(Source records)
__________

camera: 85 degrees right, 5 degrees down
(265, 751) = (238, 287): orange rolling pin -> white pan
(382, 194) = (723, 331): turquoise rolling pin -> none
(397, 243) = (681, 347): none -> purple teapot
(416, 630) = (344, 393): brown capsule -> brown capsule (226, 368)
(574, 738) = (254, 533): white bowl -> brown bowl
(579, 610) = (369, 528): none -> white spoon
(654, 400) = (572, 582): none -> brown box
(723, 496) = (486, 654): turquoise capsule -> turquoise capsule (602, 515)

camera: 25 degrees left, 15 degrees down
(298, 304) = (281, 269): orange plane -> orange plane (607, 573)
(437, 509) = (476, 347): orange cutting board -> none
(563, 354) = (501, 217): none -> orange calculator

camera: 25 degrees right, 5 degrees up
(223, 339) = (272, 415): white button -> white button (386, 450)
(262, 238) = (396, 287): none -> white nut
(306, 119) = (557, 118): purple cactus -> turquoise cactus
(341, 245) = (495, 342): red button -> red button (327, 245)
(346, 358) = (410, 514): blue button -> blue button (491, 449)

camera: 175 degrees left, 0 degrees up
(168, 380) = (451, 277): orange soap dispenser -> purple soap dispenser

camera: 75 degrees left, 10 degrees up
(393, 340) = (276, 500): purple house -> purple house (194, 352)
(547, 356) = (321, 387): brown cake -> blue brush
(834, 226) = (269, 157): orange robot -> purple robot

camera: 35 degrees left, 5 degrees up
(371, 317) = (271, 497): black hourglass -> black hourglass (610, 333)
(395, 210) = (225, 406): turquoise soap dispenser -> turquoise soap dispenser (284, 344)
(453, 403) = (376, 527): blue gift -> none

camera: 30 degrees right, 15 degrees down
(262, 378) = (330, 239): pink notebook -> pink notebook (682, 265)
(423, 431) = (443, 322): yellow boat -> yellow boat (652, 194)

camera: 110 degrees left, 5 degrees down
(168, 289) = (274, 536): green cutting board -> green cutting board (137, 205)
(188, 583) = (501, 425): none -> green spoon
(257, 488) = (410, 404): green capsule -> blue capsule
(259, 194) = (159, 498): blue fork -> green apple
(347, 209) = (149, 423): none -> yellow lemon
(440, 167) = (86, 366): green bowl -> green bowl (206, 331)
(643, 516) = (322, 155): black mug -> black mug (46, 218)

__________

What the task requires -> The entries above must be repeated word for word.

Result ->
camera: 85 degrees right, 5 degrees down
(265, 751) = (238, 287): orange rolling pin -> white pan
(382, 194) = (723, 331): turquoise rolling pin -> none
(397, 243) = (681, 347): none -> purple teapot
(416, 630) = (344, 393): brown capsule -> brown capsule (226, 368)
(574, 738) = (254, 533): white bowl -> brown bowl
(579, 610) = (369, 528): none -> white spoon
(654, 400) = (572, 582): none -> brown box
(723, 496) = (486, 654): turquoise capsule -> turquoise capsule (602, 515)

camera: 25 degrees left, 15 degrees down
(298, 304) = (281, 269): orange plane -> orange plane (607, 573)
(437, 509) = (476, 347): orange cutting board -> none
(563, 354) = (501, 217): none -> orange calculator

camera: 25 degrees right, 5 degrees up
(223, 339) = (272, 415): white button -> white button (386, 450)
(262, 238) = (396, 287): none -> white nut
(306, 119) = (557, 118): purple cactus -> turquoise cactus
(341, 245) = (495, 342): red button -> red button (327, 245)
(346, 358) = (410, 514): blue button -> blue button (491, 449)

camera: 175 degrees left, 0 degrees up
(168, 380) = (451, 277): orange soap dispenser -> purple soap dispenser

camera: 75 degrees left, 10 degrees up
(393, 340) = (276, 500): purple house -> purple house (194, 352)
(547, 356) = (321, 387): brown cake -> blue brush
(834, 226) = (269, 157): orange robot -> purple robot

camera: 35 degrees left, 5 degrees up
(371, 317) = (271, 497): black hourglass -> black hourglass (610, 333)
(395, 210) = (225, 406): turquoise soap dispenser -> turquoise soap dispenser (284, 344)
(453, 403) = (376, 527): blue gift -> none

camera: 30 degrees right, 15 degrees down
(262, 378) = (330, 239): pink notebook -> pink notebook (682, 265)
(423, 431) = (443, 322): yellow boat -> yellow boat (652, 194)

camera: 110 degrees left, 5 degrees down
(168, 289) = (274, 536): green cutting board -> green cutting board (137, 205)
(188, 583) = (501, 425): none -> green spoon
(257, 488) = (410, 404): green capsule -> blue capsule
(259, 194) = (159, 498): blue fork -> green apple
(347, 209) = (149, 423): none -> yellow lemon
(440, 167) = (86, 366): green bowl -> green bowl (206, 331)
(643, 516) = (322, 155): black mug -> black mug (46, 218)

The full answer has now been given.